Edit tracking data
###
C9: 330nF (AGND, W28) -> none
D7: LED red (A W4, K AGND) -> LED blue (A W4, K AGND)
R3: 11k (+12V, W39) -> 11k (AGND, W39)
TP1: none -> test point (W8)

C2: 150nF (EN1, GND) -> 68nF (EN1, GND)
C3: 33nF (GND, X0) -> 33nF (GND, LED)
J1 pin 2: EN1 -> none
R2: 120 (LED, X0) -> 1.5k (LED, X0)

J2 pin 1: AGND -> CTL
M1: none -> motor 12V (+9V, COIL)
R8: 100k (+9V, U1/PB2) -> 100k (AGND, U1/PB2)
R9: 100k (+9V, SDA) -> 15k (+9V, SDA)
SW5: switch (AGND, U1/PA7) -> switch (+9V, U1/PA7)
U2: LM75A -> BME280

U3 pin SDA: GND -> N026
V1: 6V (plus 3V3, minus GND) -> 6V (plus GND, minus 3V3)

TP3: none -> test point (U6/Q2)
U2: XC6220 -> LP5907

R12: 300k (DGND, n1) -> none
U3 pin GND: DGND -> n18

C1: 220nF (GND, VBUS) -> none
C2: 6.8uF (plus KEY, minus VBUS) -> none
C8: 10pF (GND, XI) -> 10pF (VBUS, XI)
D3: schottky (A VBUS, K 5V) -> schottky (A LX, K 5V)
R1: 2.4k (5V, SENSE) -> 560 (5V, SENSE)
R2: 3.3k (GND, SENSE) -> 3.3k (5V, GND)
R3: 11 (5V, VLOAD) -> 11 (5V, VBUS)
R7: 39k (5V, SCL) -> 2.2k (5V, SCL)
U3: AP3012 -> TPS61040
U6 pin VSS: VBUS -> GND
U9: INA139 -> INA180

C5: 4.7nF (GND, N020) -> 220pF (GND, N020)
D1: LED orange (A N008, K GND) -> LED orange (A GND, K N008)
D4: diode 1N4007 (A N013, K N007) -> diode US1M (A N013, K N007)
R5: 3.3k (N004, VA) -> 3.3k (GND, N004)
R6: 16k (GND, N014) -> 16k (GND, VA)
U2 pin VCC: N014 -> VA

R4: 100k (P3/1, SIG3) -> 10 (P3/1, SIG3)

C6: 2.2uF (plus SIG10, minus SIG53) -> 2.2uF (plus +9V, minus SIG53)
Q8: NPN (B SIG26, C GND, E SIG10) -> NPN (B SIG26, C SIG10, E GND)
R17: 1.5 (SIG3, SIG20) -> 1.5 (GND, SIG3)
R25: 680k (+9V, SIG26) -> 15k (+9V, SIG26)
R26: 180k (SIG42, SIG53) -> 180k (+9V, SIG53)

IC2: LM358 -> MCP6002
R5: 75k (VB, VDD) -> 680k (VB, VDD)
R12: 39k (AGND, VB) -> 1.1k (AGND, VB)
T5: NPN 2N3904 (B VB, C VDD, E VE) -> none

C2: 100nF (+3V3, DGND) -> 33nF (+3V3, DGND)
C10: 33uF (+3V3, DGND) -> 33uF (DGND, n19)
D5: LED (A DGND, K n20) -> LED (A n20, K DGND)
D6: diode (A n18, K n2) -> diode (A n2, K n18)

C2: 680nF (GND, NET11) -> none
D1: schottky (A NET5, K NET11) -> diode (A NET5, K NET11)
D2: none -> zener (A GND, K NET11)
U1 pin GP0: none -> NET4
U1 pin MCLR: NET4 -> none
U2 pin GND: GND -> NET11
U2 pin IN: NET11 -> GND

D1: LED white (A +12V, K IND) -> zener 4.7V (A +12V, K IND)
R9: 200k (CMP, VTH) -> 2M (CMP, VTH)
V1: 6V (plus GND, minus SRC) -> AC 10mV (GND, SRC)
###
## EXERCISE
Could you repeat exactly the lines above from the line with "M1: none -> motor 12V (+9V, COIL)" up to and including the line with "C1: 220nF (GND, VBUS) -> none", and only those?

## WRITTEN SOLUTION
M1: none -> motor 12V (+9V, COIL)
R8: 100k (+9V, U1/PB2) -> 100k (AGND, U1/PB2)
R9: 100k (+9V, SDA) -> 15k (+9V, SDA)
SW5: switch (AGND, U1/PA7) -> switch (+9V, U1/PA7)
U2: LM75A -> BME280

U3 pin SDA: GND -> N026
V1: 6V (plus 3V3, minus GND) -> 6V (plus GND, minus 3V3)

TP3: none -> test point (U6/Q2)
U2: XC6220 -> LP5907

R12: 300k (DGND, n1) -> none
U3 pin GND: DGND -> n18

C1: 220nF (GND, VBUS) -> none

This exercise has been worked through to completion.